#### [Exercise brief]
For every line below, restate it exactly and drop the images.

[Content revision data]

/---

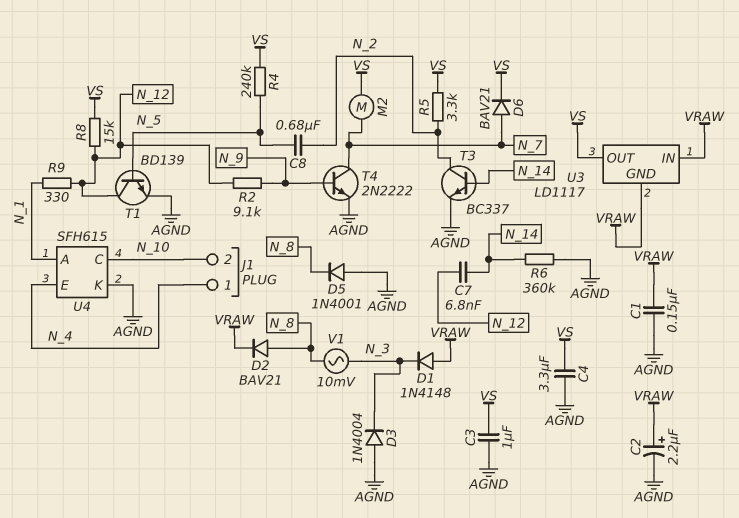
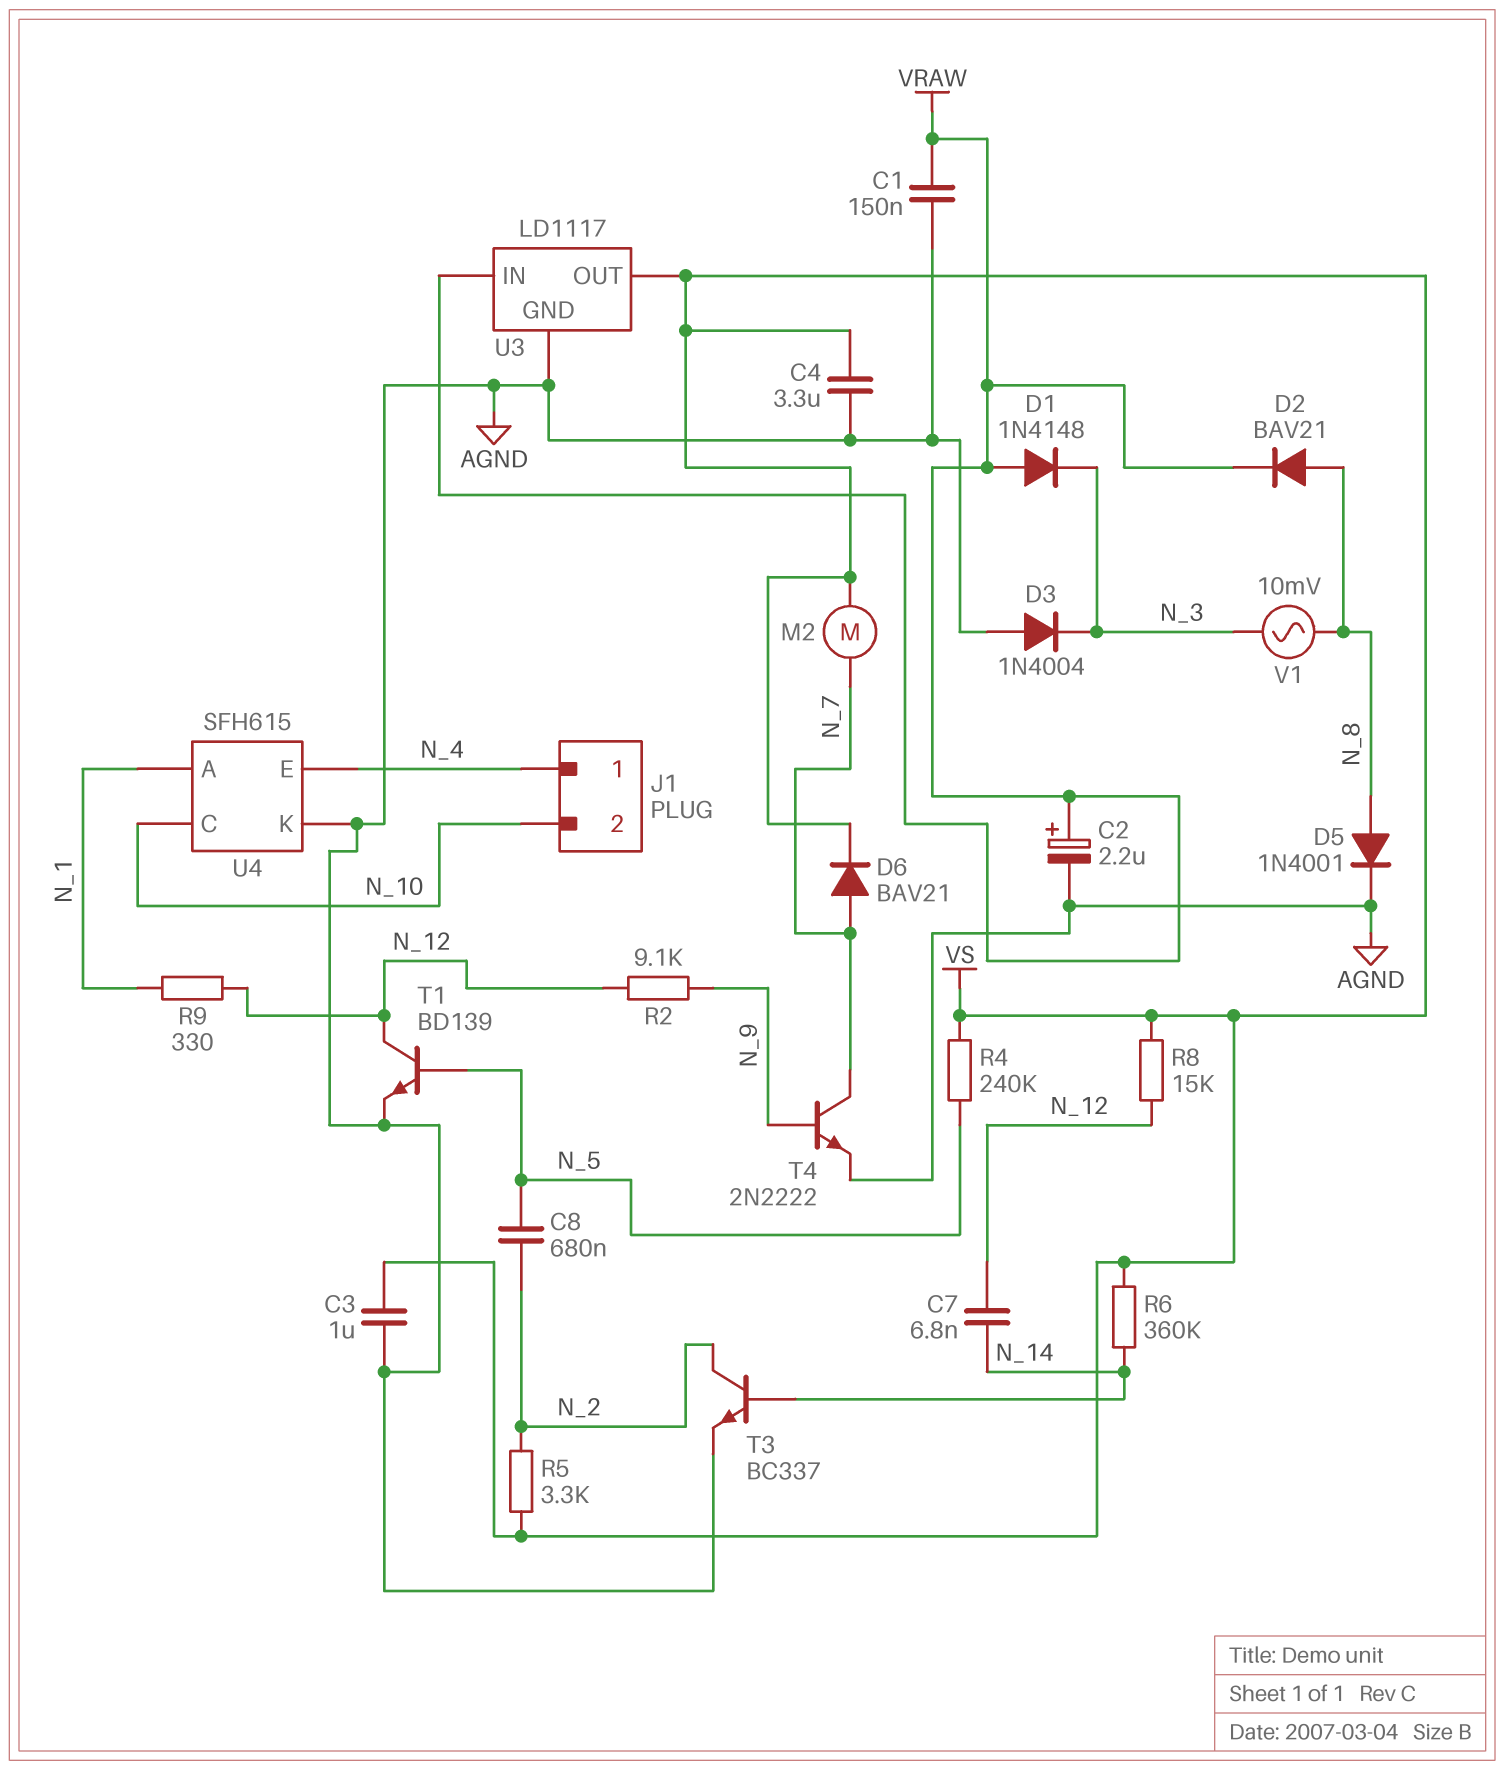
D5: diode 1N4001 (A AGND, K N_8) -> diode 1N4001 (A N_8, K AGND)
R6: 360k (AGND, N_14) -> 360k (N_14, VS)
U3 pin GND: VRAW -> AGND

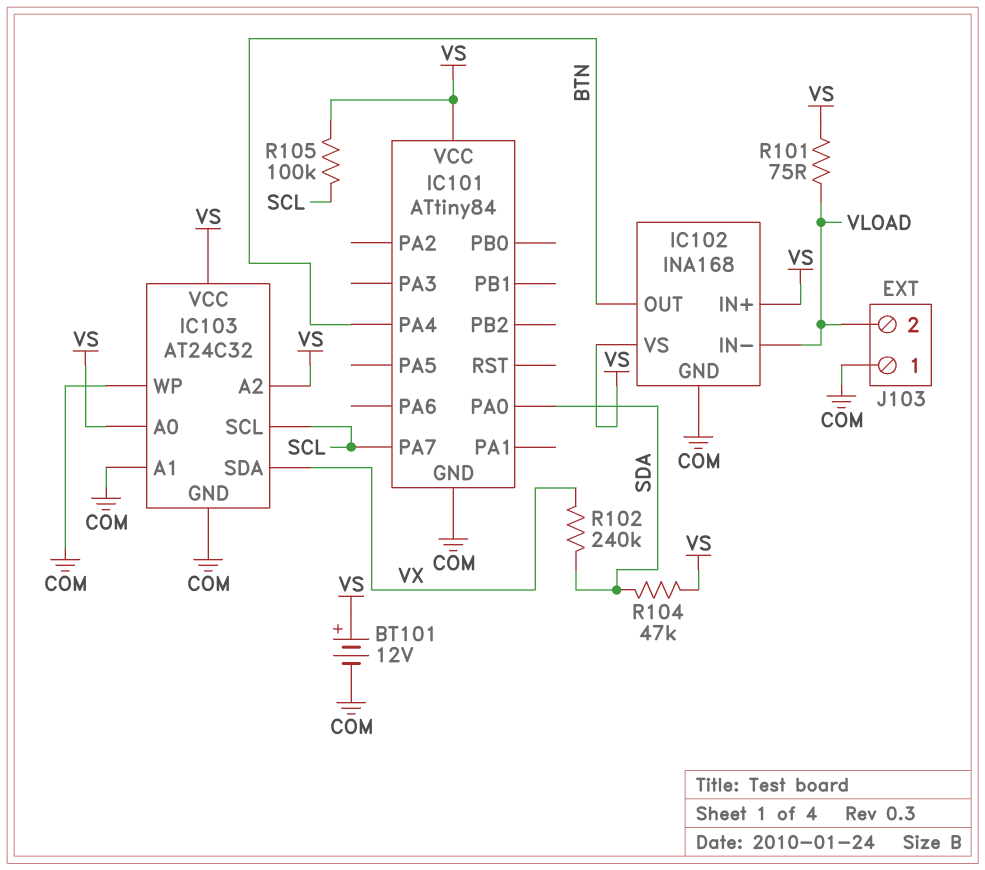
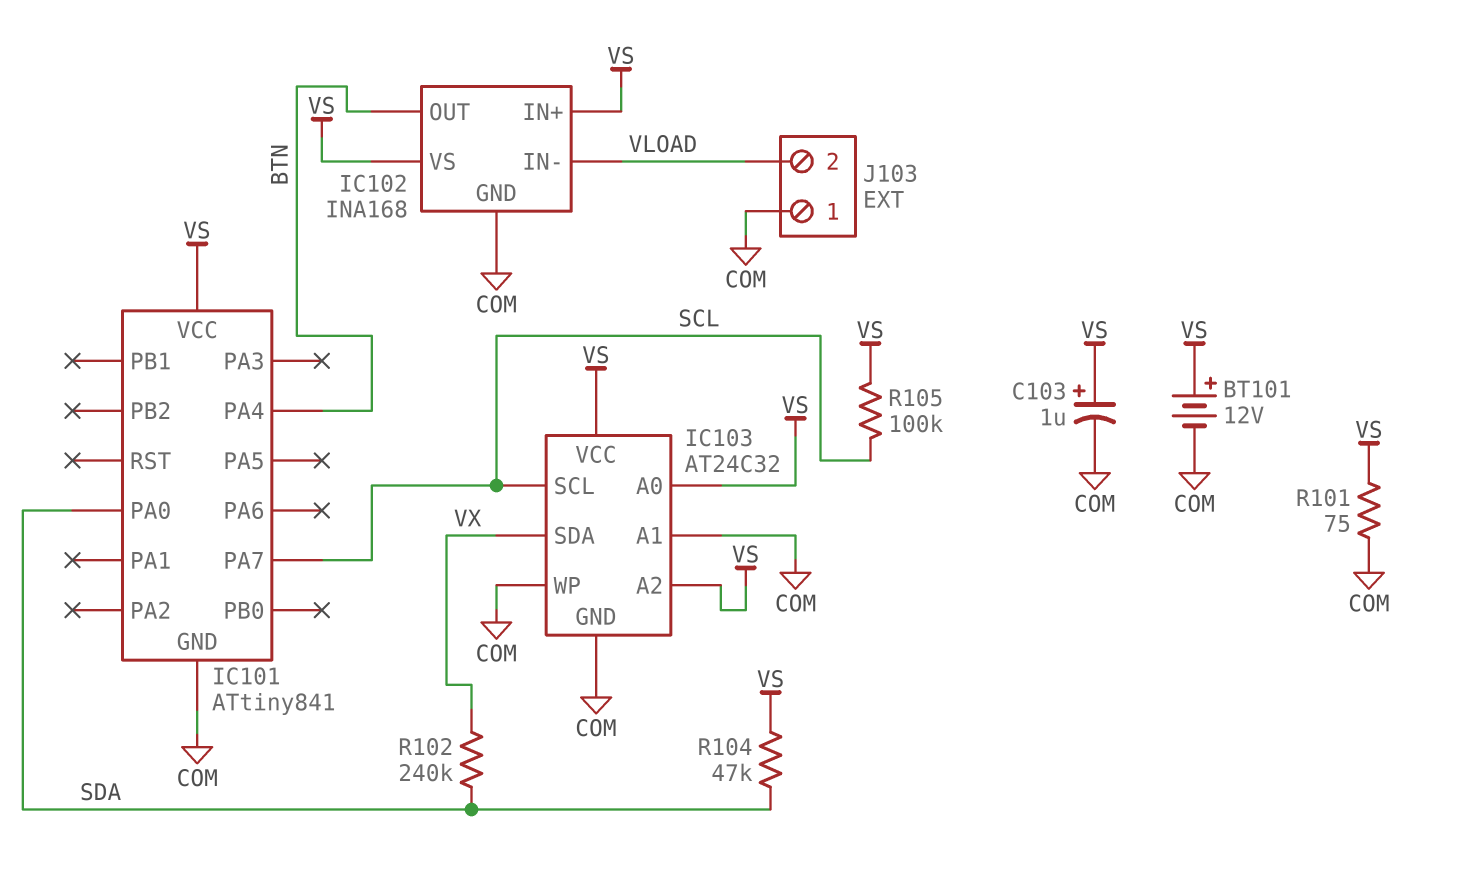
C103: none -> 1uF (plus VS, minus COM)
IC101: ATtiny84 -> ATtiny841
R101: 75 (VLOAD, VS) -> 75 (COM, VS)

\---

#### [Task result]
D5: diode 1N4001 (A AGND, K N_8) -> diode 1N4001 (A N_8, K AGND)
R6: 360k (AGND, N_14) -> 360k (N_14, VS)
U3 pin GND: VRAW -> AGND

C103: none -> 1uF (plus VS, minus COM)
IC101: ATtiny84 -> ATtiny841
R101: 75 (VLOAD, VS) -> 75 (COM, VS)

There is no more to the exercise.